Available data:
· · · · ·
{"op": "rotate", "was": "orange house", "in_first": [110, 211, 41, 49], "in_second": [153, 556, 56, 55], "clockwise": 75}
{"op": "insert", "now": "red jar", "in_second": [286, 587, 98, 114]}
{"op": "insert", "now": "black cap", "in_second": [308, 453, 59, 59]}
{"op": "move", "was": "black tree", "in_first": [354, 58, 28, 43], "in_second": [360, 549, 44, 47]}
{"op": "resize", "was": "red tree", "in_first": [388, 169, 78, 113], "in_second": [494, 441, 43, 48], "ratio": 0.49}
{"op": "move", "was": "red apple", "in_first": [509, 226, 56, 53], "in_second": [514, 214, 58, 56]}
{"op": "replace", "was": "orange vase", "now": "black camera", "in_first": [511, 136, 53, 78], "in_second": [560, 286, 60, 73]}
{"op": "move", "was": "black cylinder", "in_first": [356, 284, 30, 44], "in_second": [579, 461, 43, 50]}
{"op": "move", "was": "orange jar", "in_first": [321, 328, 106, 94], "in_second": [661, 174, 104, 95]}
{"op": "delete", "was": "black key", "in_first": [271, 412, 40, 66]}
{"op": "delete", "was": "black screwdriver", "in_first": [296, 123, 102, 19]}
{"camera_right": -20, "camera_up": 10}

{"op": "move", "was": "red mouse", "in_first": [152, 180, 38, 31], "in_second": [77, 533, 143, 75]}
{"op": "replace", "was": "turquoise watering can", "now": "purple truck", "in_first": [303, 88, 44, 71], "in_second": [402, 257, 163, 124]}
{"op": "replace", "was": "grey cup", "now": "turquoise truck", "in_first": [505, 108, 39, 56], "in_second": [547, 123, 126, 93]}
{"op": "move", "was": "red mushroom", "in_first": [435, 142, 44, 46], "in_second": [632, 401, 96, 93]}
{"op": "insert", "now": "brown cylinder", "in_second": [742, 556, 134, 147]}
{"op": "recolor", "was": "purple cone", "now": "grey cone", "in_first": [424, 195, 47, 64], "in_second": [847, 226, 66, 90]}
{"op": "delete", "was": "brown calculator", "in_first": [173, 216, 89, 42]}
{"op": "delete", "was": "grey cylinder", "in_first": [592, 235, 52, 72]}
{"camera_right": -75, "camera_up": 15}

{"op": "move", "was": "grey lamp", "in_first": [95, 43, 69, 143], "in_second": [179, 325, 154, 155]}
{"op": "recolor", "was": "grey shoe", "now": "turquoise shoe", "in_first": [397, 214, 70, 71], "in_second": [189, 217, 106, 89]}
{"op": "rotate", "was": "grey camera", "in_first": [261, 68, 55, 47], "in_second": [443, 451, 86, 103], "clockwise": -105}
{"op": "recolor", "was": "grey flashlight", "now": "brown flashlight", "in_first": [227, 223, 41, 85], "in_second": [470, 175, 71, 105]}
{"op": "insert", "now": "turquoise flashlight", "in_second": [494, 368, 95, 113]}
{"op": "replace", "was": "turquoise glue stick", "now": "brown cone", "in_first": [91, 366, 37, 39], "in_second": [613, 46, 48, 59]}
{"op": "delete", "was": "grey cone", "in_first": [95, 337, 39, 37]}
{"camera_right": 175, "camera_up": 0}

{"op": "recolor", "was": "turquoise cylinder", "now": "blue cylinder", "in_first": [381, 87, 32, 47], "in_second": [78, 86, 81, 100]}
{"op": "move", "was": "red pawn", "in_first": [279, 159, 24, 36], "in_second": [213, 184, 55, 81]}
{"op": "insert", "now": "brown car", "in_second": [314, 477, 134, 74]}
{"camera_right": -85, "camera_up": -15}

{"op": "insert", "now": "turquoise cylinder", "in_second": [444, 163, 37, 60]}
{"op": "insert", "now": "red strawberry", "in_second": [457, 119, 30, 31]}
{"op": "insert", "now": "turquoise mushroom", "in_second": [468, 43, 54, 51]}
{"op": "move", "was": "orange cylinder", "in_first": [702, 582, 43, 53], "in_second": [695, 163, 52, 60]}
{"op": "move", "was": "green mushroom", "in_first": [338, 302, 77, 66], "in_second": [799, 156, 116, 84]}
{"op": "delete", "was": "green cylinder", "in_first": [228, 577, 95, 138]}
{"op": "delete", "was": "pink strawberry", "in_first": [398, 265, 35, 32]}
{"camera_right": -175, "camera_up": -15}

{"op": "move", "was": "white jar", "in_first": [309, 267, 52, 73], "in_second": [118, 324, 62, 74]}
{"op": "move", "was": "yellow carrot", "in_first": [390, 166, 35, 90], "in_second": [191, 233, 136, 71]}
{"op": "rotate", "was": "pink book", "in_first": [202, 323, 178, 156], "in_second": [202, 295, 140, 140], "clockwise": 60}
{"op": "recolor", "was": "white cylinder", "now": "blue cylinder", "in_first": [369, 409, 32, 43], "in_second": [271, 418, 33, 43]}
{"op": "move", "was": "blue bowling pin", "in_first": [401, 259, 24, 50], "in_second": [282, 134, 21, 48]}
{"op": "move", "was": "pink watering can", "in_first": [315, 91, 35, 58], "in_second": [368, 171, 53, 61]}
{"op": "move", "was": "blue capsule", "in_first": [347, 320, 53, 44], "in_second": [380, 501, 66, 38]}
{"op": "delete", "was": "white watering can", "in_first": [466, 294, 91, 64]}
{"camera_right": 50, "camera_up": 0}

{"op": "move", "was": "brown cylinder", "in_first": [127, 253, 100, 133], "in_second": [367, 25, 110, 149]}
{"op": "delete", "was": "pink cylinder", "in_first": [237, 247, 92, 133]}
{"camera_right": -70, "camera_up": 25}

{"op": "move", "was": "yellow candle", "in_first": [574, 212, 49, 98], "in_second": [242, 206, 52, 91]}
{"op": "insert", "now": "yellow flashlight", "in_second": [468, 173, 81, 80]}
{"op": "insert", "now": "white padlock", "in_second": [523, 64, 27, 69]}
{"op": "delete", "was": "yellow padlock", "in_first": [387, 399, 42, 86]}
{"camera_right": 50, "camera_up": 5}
· · · · ·
Which lines of the records hold the string "tree"? Copy each one.

{"op": "move", "was": "black tree", "in_first": [354, 58, 28, 43], "in_second": [360, 549, 44, 47]}
{"op": "resize", "was": "red tree", "in_first": [388, 169, 78, 113], "in_second": [494, 441, 43, 48], "ratio": 0.49}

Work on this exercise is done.